BEGIN Provided records

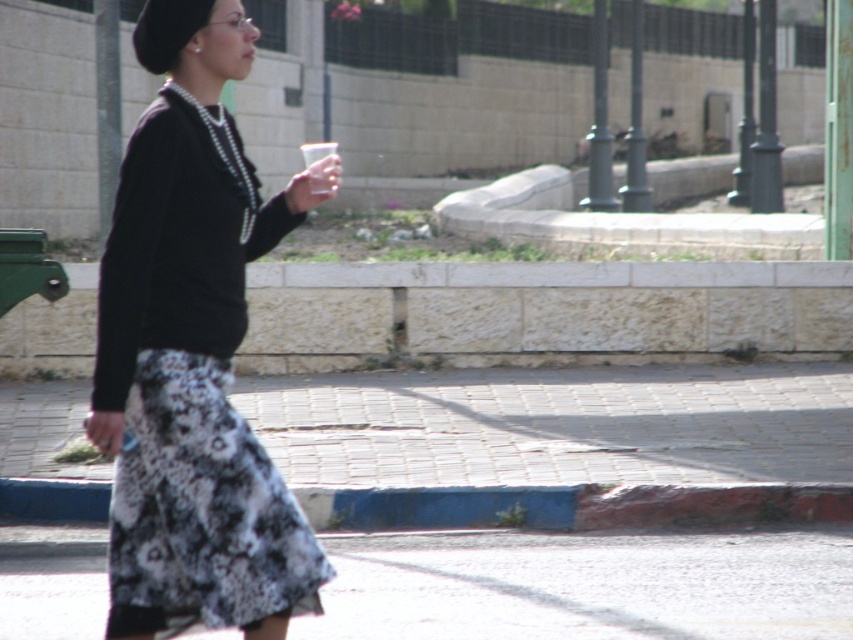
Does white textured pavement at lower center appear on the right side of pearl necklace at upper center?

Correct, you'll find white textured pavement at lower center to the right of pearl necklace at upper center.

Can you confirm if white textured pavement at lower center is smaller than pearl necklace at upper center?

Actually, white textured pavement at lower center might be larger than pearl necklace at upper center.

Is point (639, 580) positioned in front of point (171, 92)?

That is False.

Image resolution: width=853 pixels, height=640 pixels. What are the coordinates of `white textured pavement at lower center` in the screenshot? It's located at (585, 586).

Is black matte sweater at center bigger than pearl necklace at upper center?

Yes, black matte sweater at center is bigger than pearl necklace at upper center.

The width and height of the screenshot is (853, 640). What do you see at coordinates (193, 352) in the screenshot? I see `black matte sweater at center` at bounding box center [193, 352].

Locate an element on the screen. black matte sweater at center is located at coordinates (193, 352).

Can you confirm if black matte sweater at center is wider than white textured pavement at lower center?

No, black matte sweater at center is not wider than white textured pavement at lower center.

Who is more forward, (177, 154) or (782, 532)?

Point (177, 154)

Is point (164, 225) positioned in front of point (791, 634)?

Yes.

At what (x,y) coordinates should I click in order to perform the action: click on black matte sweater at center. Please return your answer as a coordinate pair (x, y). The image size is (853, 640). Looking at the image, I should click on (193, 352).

END Provided records
BEGIN Provided records

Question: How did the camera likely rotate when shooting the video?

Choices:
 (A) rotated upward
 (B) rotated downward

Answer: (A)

END Provided records
BEGIN Provided records

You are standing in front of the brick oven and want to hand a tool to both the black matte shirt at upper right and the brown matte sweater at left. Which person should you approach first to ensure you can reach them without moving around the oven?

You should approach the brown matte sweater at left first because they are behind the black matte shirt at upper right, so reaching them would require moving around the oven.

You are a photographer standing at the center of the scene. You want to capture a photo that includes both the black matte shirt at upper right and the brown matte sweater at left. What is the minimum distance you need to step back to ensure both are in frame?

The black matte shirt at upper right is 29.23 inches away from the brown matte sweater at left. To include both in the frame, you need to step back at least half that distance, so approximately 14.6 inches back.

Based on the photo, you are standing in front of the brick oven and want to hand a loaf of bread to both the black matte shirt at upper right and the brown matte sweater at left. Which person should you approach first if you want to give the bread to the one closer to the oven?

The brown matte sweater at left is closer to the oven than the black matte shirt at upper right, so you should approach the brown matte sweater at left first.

END Provided records

#### [Required action]
Please repeat everything in the records above from the line containing "Does white textured" down to the line containing "Correct, you'll find", word for word.

#### [Task solution]
Does white textured pavement at lower center appear on the right side of pearl necklace at upper center?

Correct, you'll find white textured pavement at lower center to the right of pearl necklace at upper center.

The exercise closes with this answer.